**ENTRIES SUPPLIED**
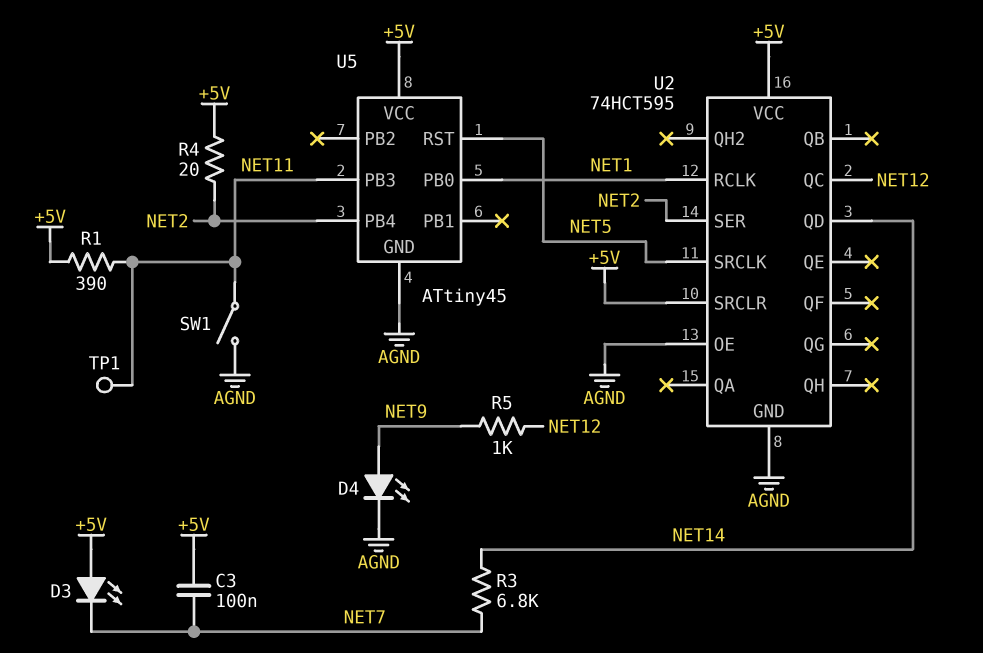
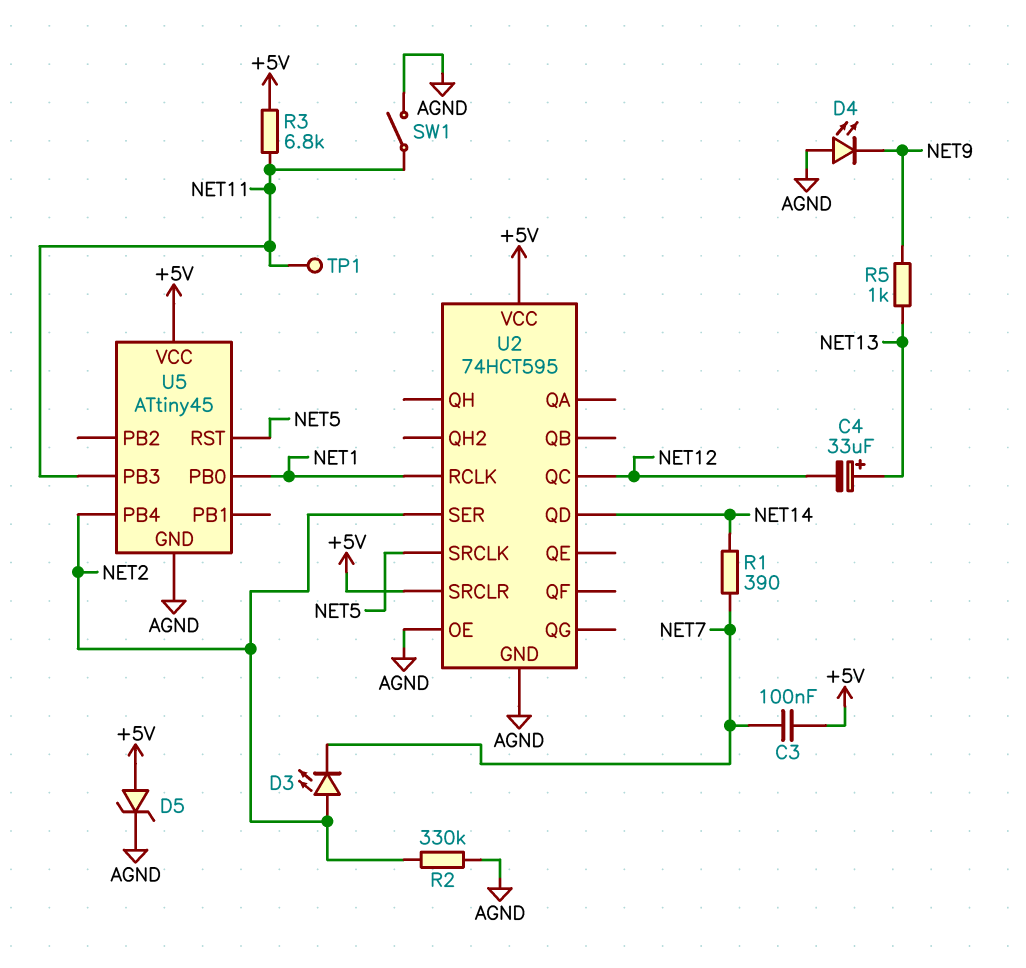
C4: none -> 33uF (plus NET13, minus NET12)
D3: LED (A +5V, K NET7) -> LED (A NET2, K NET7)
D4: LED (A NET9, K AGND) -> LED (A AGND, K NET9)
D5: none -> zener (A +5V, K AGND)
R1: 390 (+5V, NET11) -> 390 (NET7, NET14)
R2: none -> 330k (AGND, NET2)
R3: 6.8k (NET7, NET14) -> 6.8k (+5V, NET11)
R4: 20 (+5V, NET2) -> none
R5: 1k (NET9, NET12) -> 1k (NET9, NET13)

**TASK DIRECTIONS**
The expected response consists solely of the lines from the one with "D3: LED (A +5V, K" through the end of the records, repeated exactly.

**RESPONSE BELOW**
D3: LED (A +5V, K NET7) -> LED (A NET2, K NET7)
D4: LED (A NET9, K AGND) -> LED (A AGND, K NET9)
D5: none -> zener (A +5V, K AGND)
R1: 390 (+5V, NET11) -> 390 (NET7, NET14)
R2: none -> 330k (AGND, NET2)
R3: 6.8k (NET7, NET14) -> 6.8k (+5V, NET11)
R4: 20 (+5V, NET2) -> none
R5: 1k (NET9, NET12) -> 1k (NET9, NET13)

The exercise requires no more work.